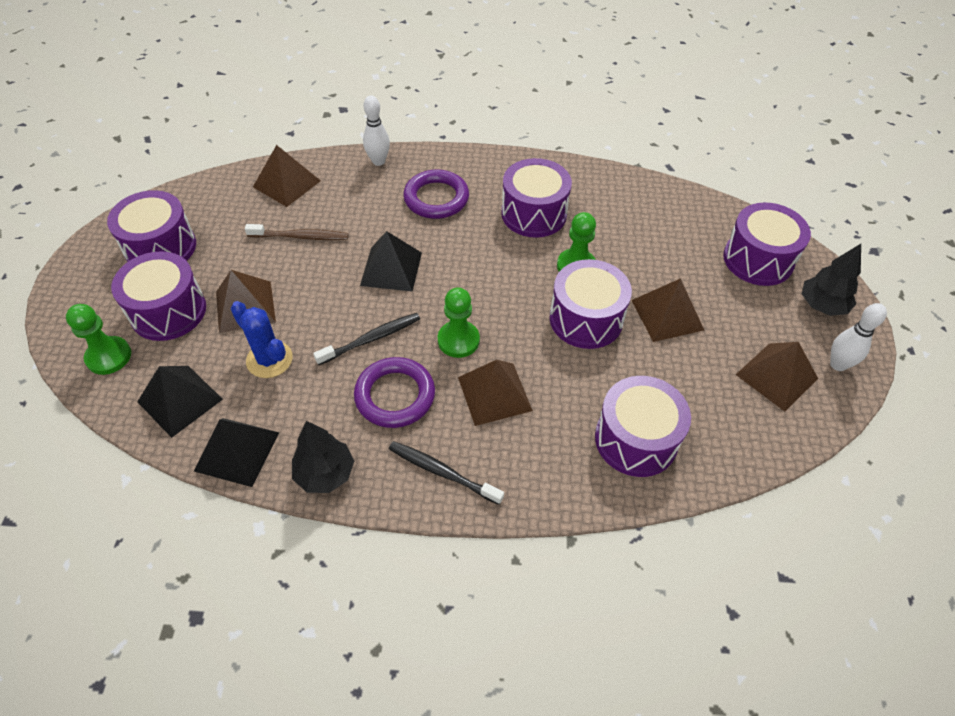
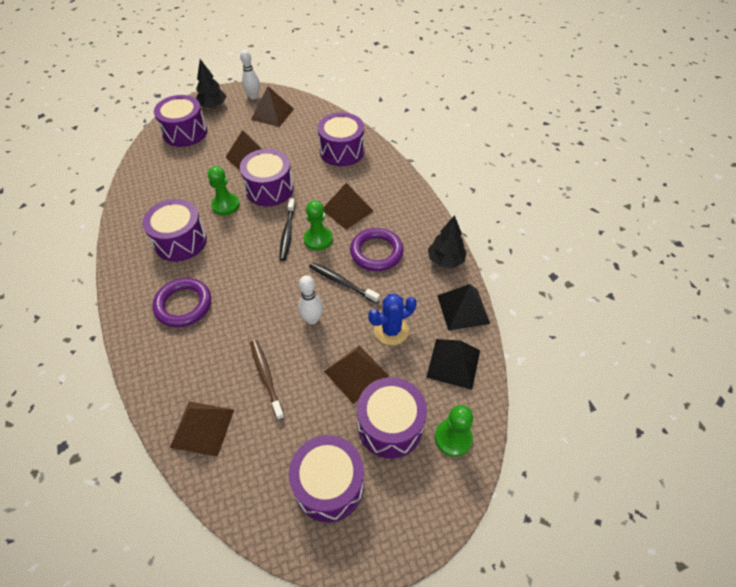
camera: 115 degrees left, 0 degrees up
blue cactus [231,301,293,378] -> blue cactus turned 45 degrees clockwise [368,293,417,345]
black pyramid [360,231,422,292] -> none
white bowling pin [363,95,390,166] -> white bowling pin moved to [298,275,323,324]
black toothbrush [389,441,504,505] -> black toothbrush moved to [279,198,296,261]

◆ TASK INSTRUCTIONS ◆
One line contains "blue cactus [231,301,293,378]". Return that line and every later line through the end of the listing above, exactly, and nothing else.

◆ EXERCISE RESPONSE ◆
blue cactus [231,301,293,378] -> blue cactus turned 45 degrees clockwise [368,293,417,345]
black pyramid [360,231,422,292] -> none
white bowling pin [363,95,390,166] -> white bowling pin moved to [298,275,323,324]
black toothbrush [389,441,504,505] -> black toothbrush moved to [279,198,296,261]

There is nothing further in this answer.